Your objective: The listing below holds a line with "(373, 128) = (290, 385): brown" and a later line with "(537, 450) = (975, 158): brown marker -> none". Write out those two lines and every line between them, exactly, and nothing else.

Material for the task:
----
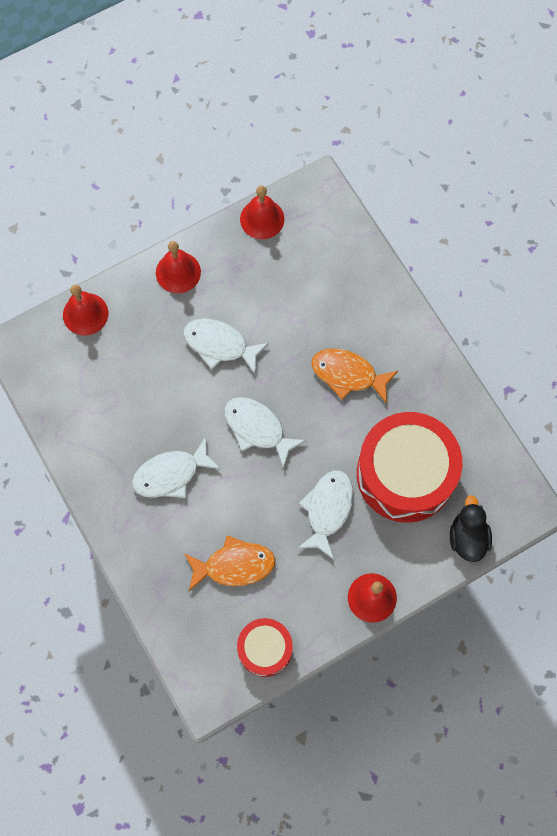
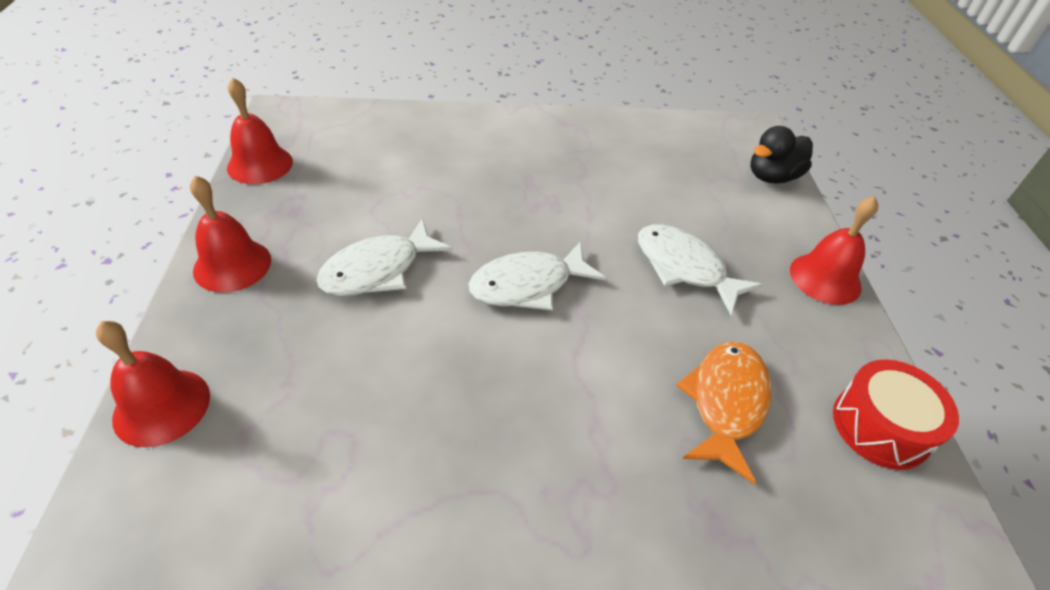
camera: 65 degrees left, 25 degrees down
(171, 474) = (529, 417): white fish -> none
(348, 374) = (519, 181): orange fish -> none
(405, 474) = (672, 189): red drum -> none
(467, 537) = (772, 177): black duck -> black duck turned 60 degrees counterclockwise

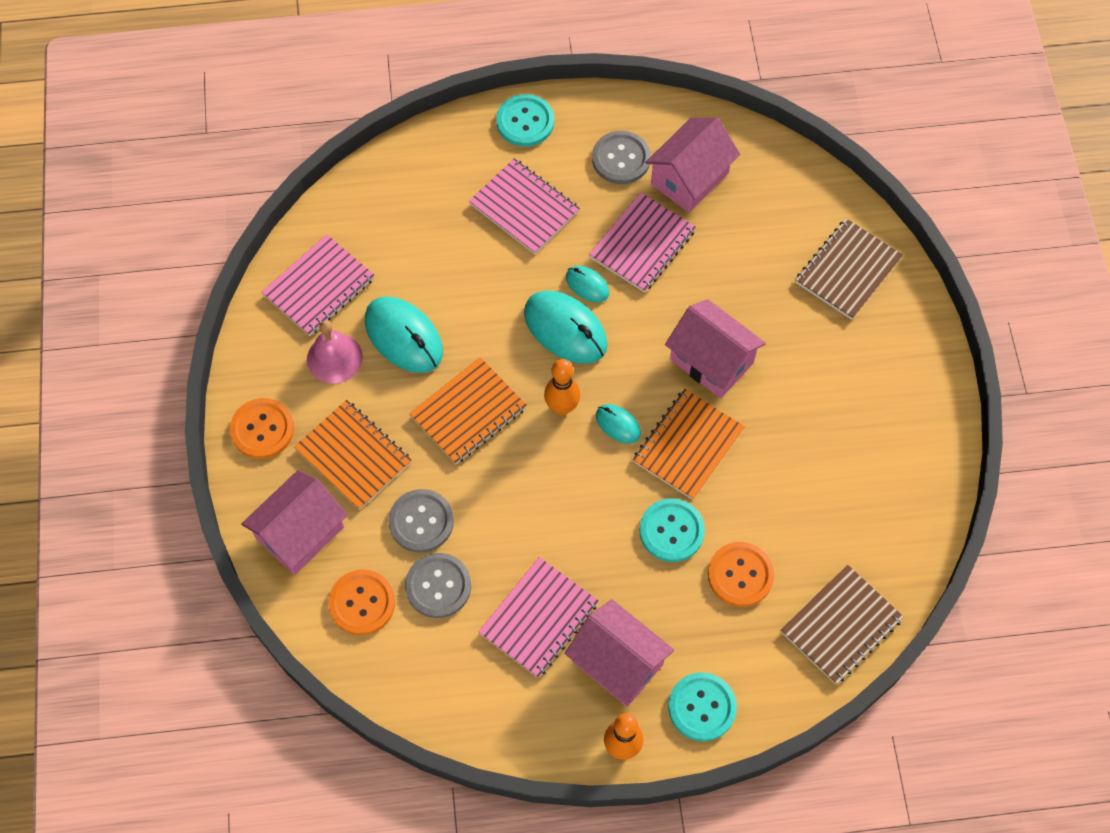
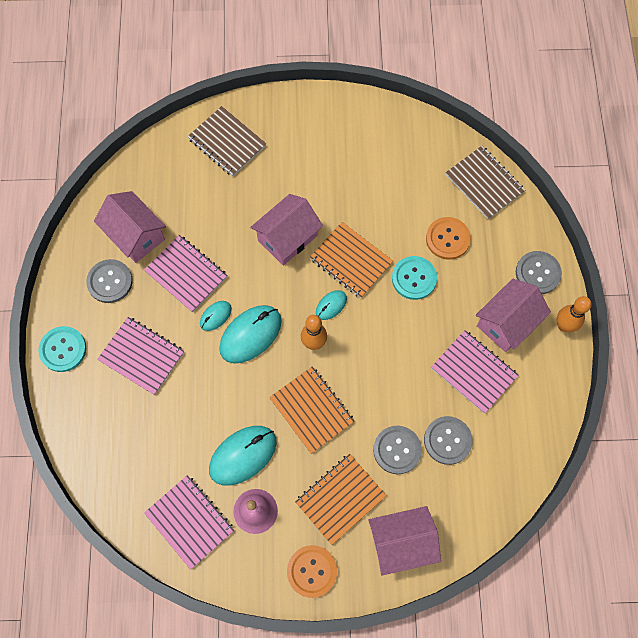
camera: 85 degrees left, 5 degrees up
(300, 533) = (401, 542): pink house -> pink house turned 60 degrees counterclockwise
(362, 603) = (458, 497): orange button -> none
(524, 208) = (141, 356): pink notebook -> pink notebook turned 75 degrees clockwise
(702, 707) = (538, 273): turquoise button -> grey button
----
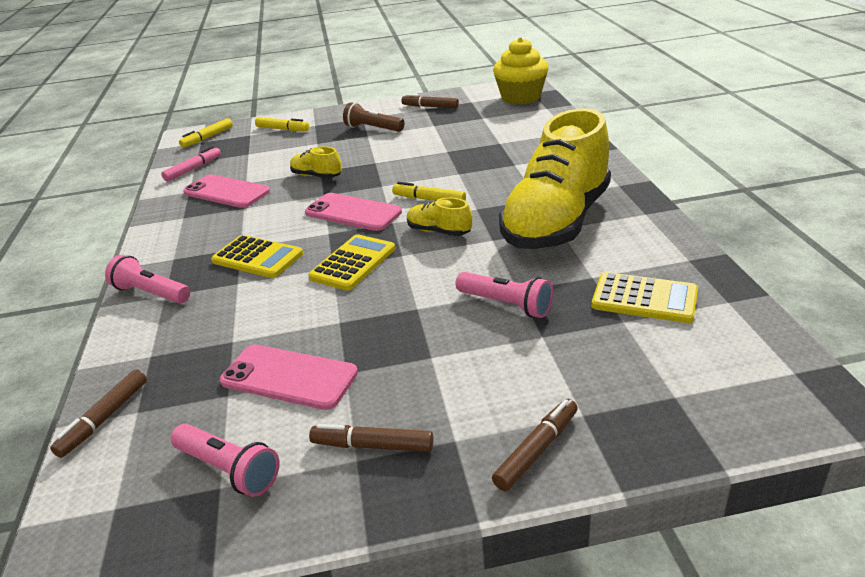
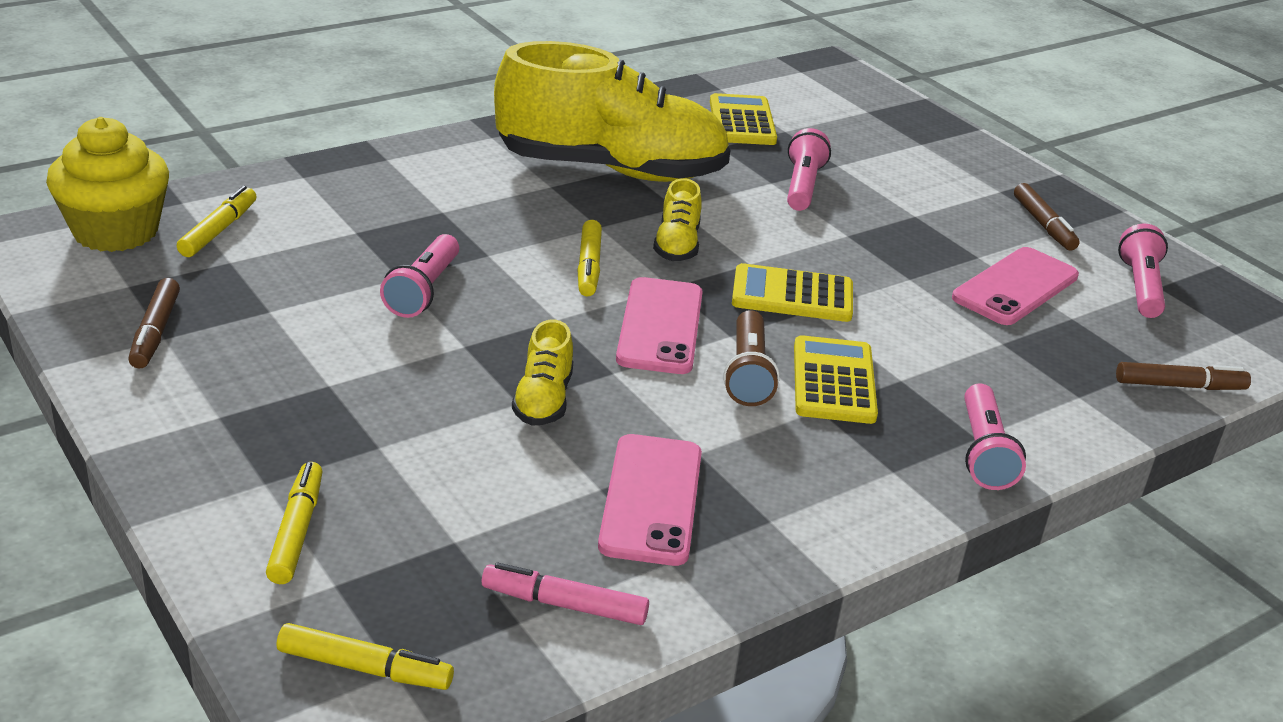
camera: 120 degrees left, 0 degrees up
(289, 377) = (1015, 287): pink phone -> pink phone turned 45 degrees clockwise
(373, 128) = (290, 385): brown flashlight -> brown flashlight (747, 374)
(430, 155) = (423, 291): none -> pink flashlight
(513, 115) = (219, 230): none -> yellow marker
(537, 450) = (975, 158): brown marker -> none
----
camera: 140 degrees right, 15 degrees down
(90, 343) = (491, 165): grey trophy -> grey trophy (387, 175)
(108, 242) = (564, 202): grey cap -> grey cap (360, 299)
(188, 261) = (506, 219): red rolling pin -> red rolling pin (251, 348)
----
Answer section:
(373, 128) = (290, 385): brown flashlight -> brown flashlight (747, 374)
(430, 155) = (423, 291): none -> pink flashlight
(513, 115) = (219, 230): none -> yellow marker
(537, 450) = (975, 158): brown marker -> none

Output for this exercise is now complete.